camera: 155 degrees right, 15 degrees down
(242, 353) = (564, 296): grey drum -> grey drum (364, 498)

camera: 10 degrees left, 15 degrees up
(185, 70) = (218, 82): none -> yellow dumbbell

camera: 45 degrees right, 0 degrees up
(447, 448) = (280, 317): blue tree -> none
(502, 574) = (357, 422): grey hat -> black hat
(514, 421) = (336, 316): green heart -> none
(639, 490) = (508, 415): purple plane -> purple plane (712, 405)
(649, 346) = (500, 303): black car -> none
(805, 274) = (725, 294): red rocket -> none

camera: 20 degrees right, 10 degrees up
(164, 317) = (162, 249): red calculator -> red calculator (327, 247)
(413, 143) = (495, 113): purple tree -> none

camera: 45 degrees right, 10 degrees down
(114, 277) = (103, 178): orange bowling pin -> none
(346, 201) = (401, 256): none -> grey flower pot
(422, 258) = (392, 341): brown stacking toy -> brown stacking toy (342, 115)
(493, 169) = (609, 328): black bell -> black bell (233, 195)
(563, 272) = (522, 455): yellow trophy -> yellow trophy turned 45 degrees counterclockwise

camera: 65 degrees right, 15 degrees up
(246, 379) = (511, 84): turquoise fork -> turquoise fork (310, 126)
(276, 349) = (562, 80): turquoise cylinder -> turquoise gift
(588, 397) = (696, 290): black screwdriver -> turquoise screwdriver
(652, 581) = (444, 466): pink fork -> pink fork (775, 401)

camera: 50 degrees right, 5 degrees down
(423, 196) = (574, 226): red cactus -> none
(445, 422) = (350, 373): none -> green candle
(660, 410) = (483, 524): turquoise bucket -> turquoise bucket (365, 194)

# # # # # # #

### What you have to do
For every line of the listing, produce an identical copy.

### Answer box
camera: 155 degrees right, 15 degrees down
(242, 353) = (564, 296): grey drum -> grey drum (364, 498)

camera: 10 degrees left, 15 degrees up
(185, 70) = (218, 82): none -> yellow dumbbell

camera: 45 degrees right, 0 degrees up
(447, 448) = (280, 317): blue tree -> none
(502, 574) = (357, 422): grey hat -> black hat
(514, 421) = (336, 316): green heart -> none
(639, 490) = (508, 415): purple plane -> purple plane (712, 405)
(649, 346) = (500, 303): black car -> none
(805, 274) = (725, 294): red rocket -> none

camera: 20 degrees right, 10 degrees up
(164, 317) = (162, 249): red calculator -> red calculator (327, 247)
(413, 143) = (495, 113): purple tree -> none

camera: 45 degrees right, 10 degrees down
(114, 277) = (103, 178): orange bowling pin -> none
(346, 201) = (401, 256): none -> grey flower pot
(422, 258) = (392, 341): brown stacking toy -> brown stacking toy (342, 115)
(493, 169) = (609, 328): black bell -> black bell (233, 195)
(563, 272) = (522, 455): yellow trophy -> yellow trophy turned 45 degrees counterclockwise

camera: 65 degrees right, 15 degrees up
(246, 379) = (511, 84): turquoise fork -> turquoise fork (310, 126)
(276, 349) = (562, 80): turquoise cylinder -> turquoise gift
(588, 397) = (696, 290): black screwdriver -> turquoise screwdriver
(652, 581) = (444, 466): pink fork -> pink fork (775, 401)

camera: 50 degrees right, 5 degrees down
(423, 196) = (574, 226): red cactus -> none
(445, 422) = (350, 373): none -> green candle
(660, 410) = (483, 524): turquoise bucket -> turquoise bucket (365, 194)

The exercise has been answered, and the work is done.